Start of Block

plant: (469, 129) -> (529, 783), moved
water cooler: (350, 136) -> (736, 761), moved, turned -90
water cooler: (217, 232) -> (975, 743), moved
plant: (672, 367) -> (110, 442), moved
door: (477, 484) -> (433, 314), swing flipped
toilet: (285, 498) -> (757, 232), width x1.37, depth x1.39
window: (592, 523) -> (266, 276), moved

End of Block

Lines with "cooler": return each one from the data above.

Answer to this problem
water cooler: (350, 136) -> (736, 761), moved, turned -90
water cooler: (217, 232) -> (975, 743), moved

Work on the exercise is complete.